RECORDS SUPPLIED ->
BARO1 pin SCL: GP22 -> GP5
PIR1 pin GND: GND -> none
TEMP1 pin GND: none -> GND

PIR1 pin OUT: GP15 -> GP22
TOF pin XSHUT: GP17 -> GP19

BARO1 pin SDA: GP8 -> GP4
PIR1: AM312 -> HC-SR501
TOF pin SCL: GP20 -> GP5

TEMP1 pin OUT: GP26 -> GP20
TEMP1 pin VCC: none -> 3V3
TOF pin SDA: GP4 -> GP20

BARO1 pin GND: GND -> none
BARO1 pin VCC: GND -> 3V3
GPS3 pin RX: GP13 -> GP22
--
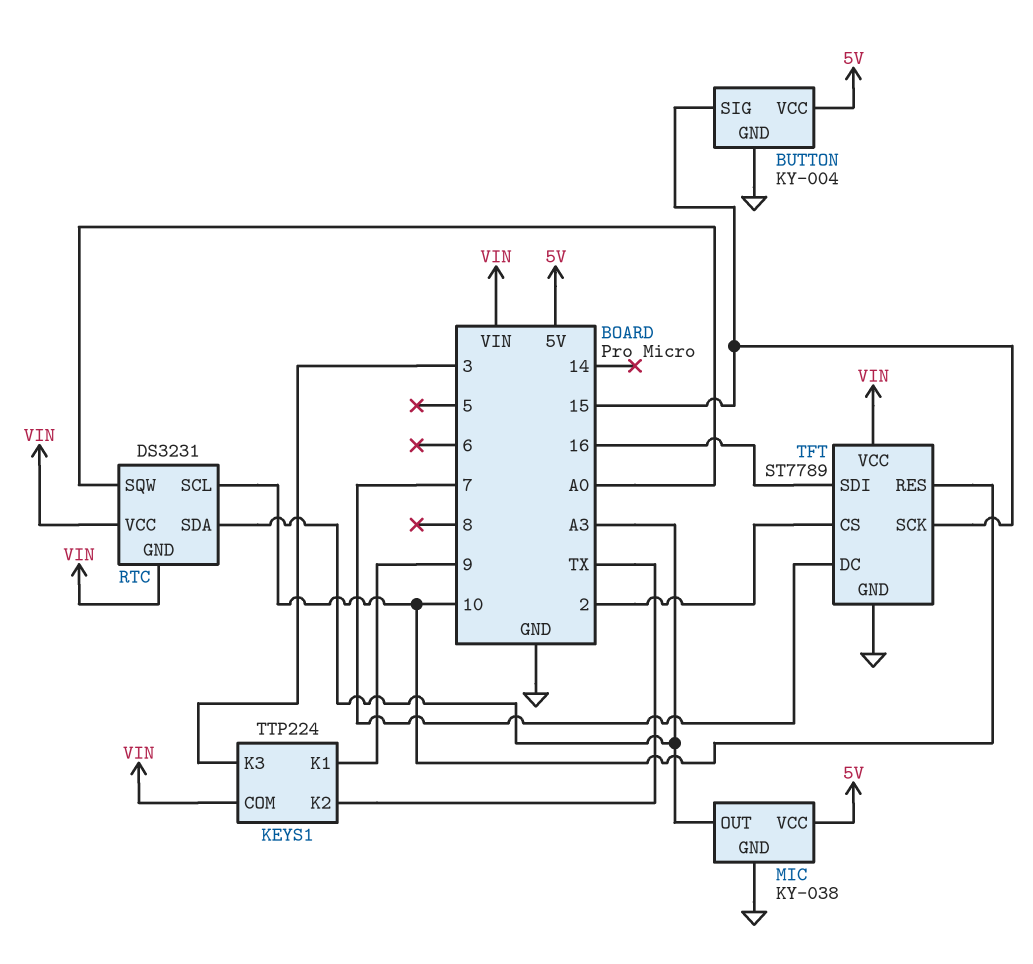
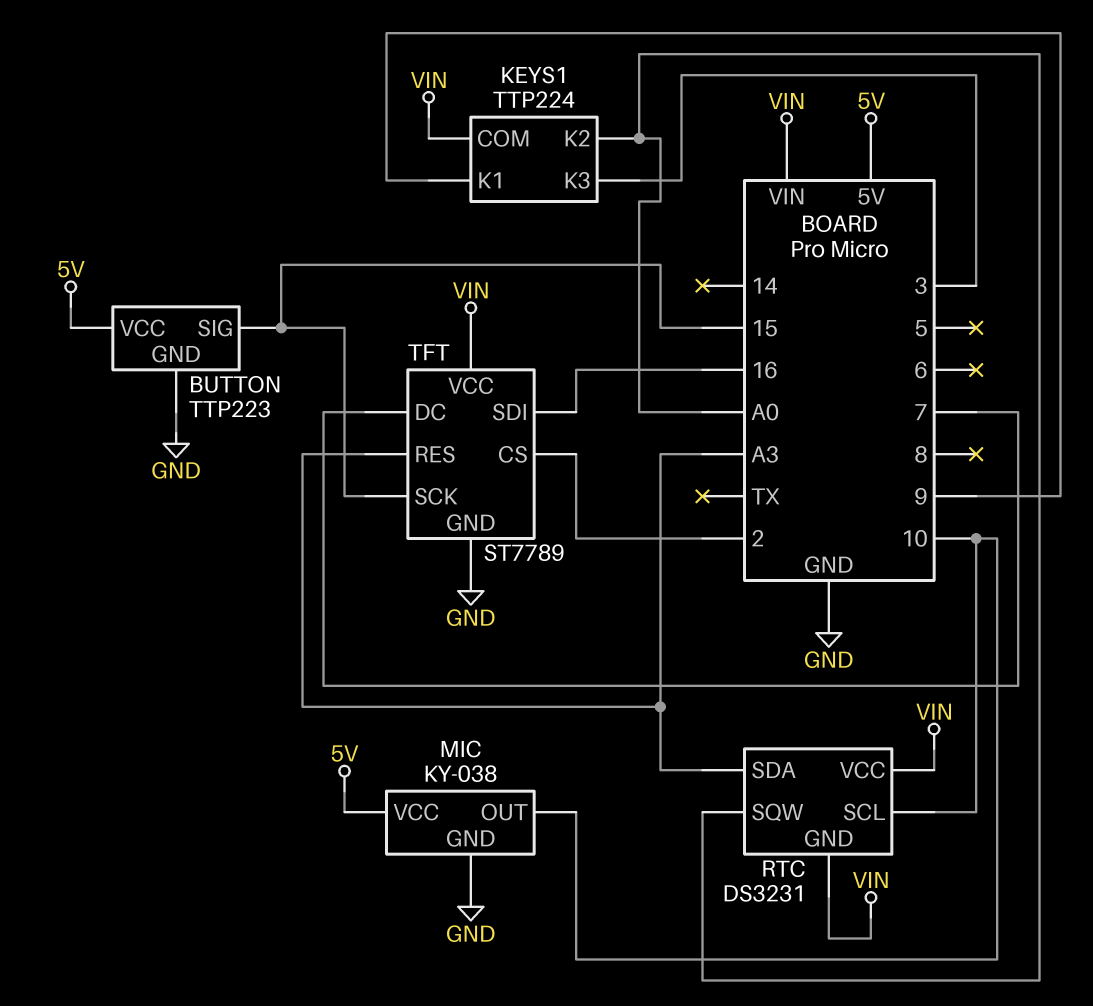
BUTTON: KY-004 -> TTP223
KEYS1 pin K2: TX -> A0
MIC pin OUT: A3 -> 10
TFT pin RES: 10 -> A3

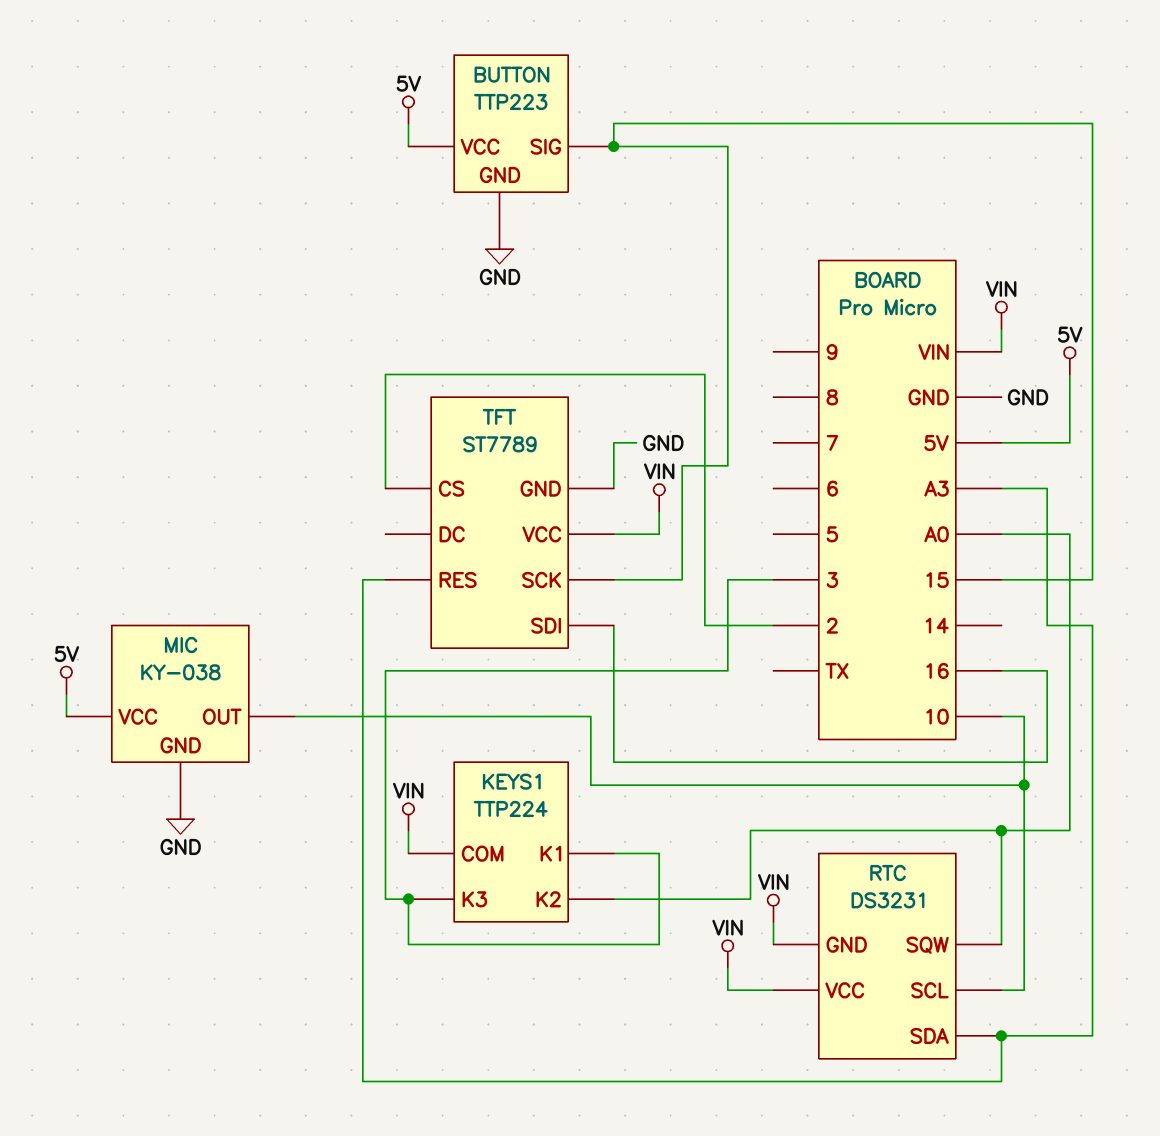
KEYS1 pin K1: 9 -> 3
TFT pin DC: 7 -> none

EXERCISE REQUIREMENTS ->
Scan the records above and report every line with the string "none".

SOLUTION TO THIS EXERCISE ->
PIR1 pin GND: GND -> none
TEMP1 pin GND: none -> GND
TEMP1 pin VCC: none -> 3V3
BARO1 pin GND: GND -> none
TFT pin DC: 7 -> none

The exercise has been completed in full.